■ **WORK REQUIRED**
Your answer must consist solely of the lines from the one containing "lime round brick A13" through the last line of the records below, reproduced exactly, with all pictures omitted.

Colored object listings

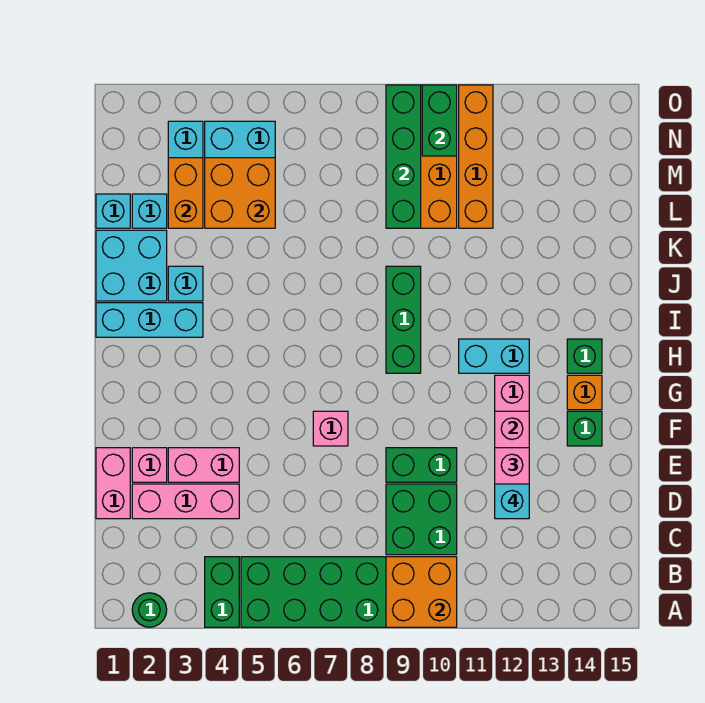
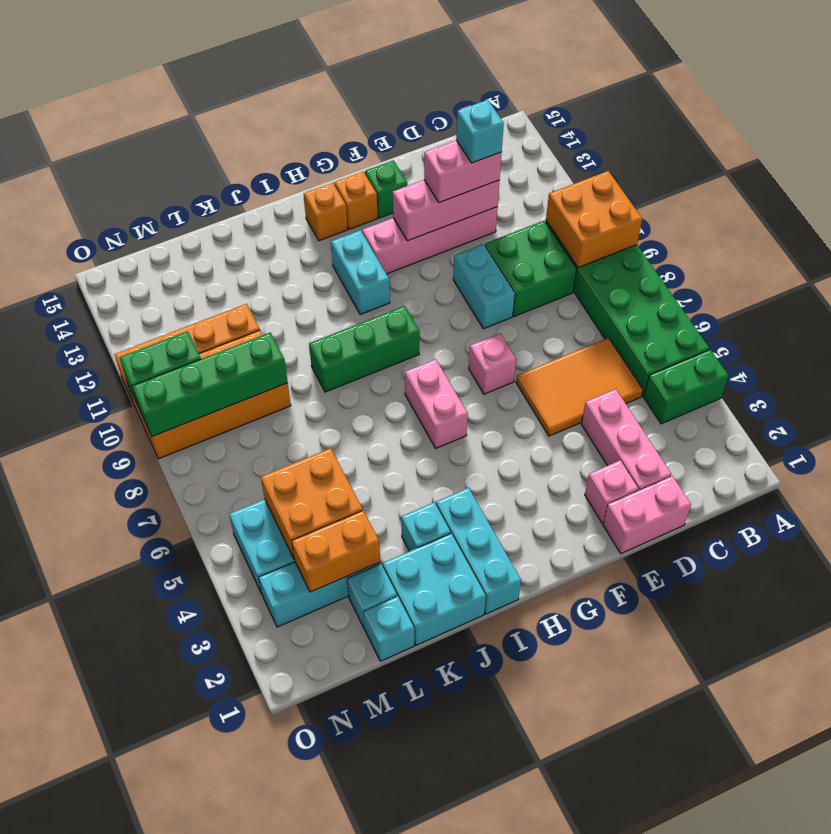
green round brick A2 level 1 -> none
none -> orange tile C5:E6 level 1
pink brick E3:E4 level 1 -> pink brick H6:H7 level 1
green brick E9:E10 level 1 -> cyan brick E9:E10 level 1
green brick H14 level 1 -> orange brick H14 level 1

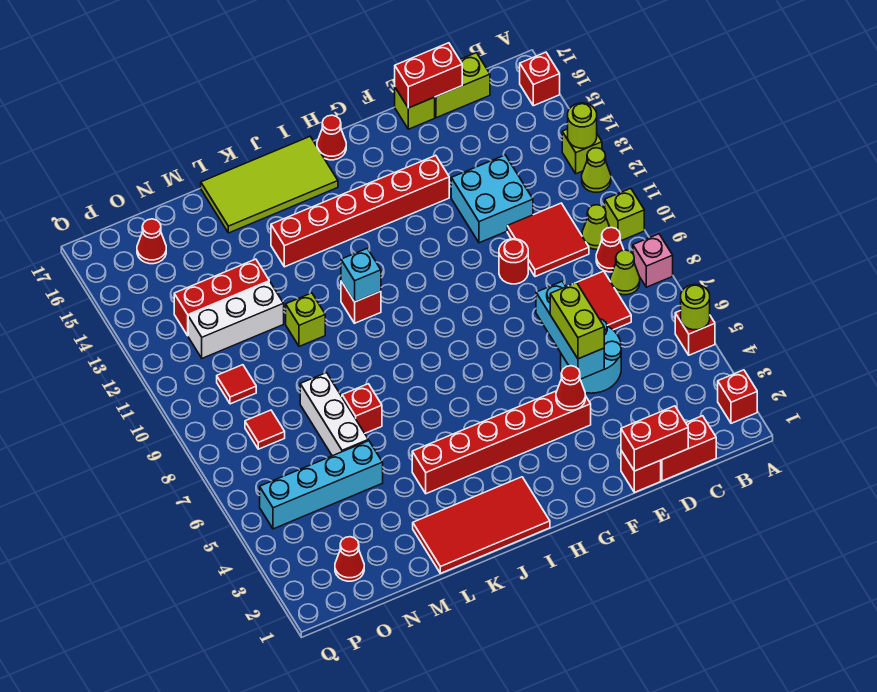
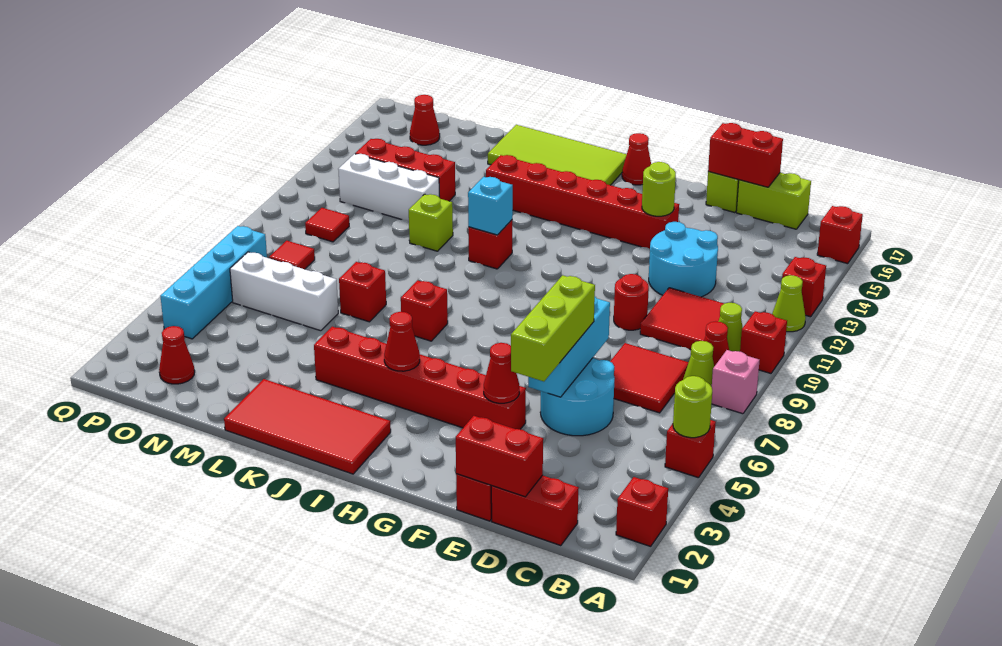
lime brick A10 level 1 -> red brick A10 level 1
lime brick A13 level 1 -> red brick A13 level 1
lime round brick A13 level 2 -> lime round brick F14 level 2
cyan brick D12:E13 level 1 -> cyan round brick D12:E13 level 1
lime brick E5:E6 level 3 -> lime brick E4:E6 level 3
none -> red cone I4 level 2
none -> red brick J7 level 1
cyan brick M5:P5 level 1 -> cyan brick P4:P7 level 1
white brick M6:M8 level 1 -> white brick M6:O6 level 1

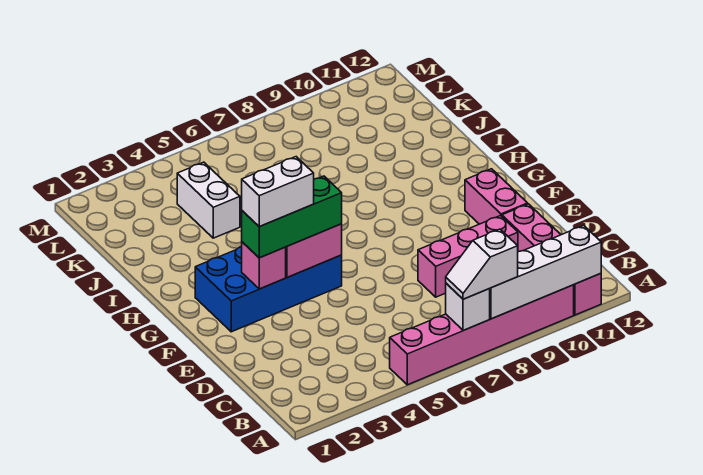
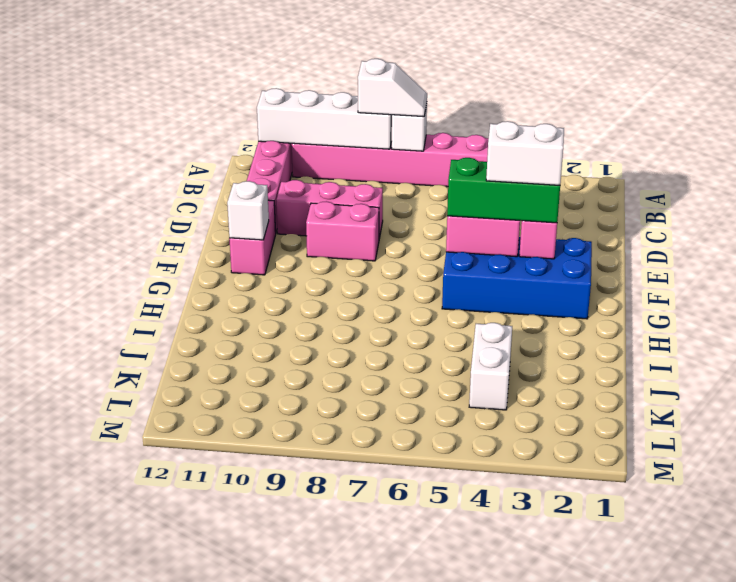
none -> pink brick E8:E9 level 1
none -> white brick F11 level 2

■ **EXERCISE SOLUTION**
lime round brick A13 level 2 -> lime round brick F14 level 2
cyan brick D12:E13 level 1 -> cyan round brick D12:E13 level 1
lime brick E5:E6 level 3 -> lime brick E4:E6 level 3
none -> red cone I4 level 2
none -> red brick J7 level 1
cyan brick M5:P5 level 1 -> cyan brick P4:P7 level 1
white brick M6:M8 level 1 -> white brick M6:O6 level 1

none -> pink brick E8:E9 level 1
none -> white brick F11 level 2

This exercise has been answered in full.